▶ Data excerpts:

BEGIN

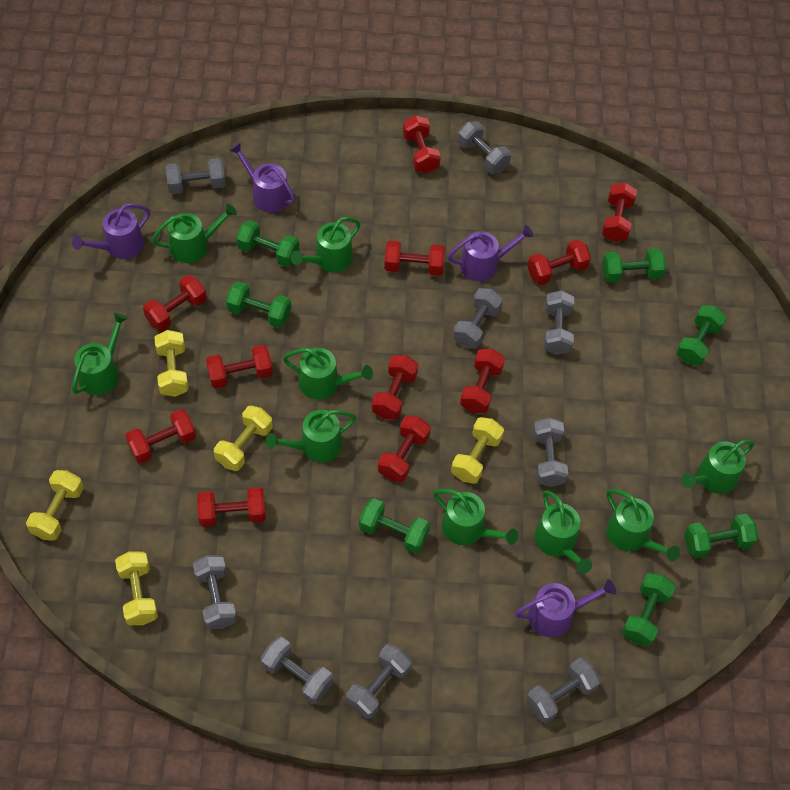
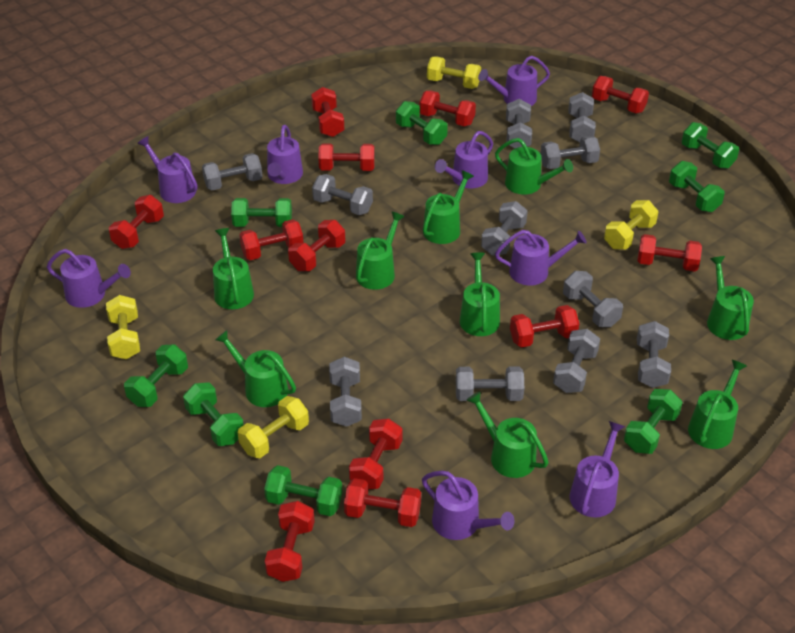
green dumbbell: 7 -> 8
grey dumbbell: 9 -> 11
purple watering can: 4 -> 8
red dumbbell: 11 -> 12
yellow dumbbell: 5 -> 4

END

Set down nothing but the lines from the one with "grey dumbbell: 9 -> 11" through the end of the records, keeping each line exactly as written and including both ends.

grey dumbbell: 9 -> 11
purple watering can: 4 -> 8
red dumbbell: 11 -> 12
yellow dumbbell: 5 -> 4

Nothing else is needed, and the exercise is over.